Dataset excerpts:
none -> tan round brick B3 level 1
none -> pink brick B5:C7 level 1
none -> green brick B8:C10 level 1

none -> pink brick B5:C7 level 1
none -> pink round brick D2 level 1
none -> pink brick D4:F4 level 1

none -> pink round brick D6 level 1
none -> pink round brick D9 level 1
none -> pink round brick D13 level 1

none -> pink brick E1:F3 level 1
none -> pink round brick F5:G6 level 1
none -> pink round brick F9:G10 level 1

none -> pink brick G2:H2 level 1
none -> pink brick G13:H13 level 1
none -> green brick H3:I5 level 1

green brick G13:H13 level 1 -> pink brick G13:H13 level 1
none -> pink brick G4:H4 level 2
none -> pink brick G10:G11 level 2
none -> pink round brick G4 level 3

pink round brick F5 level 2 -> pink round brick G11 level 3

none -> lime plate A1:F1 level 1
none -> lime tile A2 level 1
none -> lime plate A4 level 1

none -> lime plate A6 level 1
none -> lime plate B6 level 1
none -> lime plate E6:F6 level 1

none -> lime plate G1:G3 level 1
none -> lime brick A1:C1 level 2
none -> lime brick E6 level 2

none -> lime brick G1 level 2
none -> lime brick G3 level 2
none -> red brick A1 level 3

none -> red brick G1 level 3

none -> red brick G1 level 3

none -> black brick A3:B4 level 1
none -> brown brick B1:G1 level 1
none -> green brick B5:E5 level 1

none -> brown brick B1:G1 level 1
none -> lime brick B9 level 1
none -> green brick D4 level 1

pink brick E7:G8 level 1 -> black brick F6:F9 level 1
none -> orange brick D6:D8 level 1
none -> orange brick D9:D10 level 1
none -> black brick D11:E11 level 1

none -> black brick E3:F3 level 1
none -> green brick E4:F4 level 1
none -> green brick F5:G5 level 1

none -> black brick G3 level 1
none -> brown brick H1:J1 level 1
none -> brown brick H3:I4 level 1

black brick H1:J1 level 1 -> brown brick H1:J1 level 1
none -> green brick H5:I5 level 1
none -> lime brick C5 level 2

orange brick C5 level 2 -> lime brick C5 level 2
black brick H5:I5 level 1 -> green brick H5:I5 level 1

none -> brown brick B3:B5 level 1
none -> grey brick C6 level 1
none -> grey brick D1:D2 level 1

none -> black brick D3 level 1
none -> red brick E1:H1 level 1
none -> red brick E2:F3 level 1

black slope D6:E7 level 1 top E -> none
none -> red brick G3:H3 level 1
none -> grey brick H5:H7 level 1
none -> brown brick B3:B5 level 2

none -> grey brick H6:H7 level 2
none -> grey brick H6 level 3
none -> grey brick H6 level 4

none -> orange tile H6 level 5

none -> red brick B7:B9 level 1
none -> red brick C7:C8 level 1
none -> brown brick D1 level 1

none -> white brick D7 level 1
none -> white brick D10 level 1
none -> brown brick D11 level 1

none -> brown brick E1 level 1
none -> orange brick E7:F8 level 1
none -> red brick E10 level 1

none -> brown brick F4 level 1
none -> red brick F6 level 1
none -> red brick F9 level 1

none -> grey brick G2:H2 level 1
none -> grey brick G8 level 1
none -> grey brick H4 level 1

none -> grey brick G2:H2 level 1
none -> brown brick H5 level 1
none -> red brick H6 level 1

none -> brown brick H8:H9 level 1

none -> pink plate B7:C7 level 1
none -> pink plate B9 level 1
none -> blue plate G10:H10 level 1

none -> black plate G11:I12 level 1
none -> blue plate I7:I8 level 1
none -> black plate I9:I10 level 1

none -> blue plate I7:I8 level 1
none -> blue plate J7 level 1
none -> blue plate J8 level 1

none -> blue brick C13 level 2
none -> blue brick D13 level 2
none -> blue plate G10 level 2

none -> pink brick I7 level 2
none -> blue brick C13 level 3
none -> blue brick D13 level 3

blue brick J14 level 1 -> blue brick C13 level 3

### What you will do
Copy out each line from the preceding entries that mentions the word "tile".

### Result of this exercise
none -> lime tile A2 level 1
none -> orange tile H6 level 5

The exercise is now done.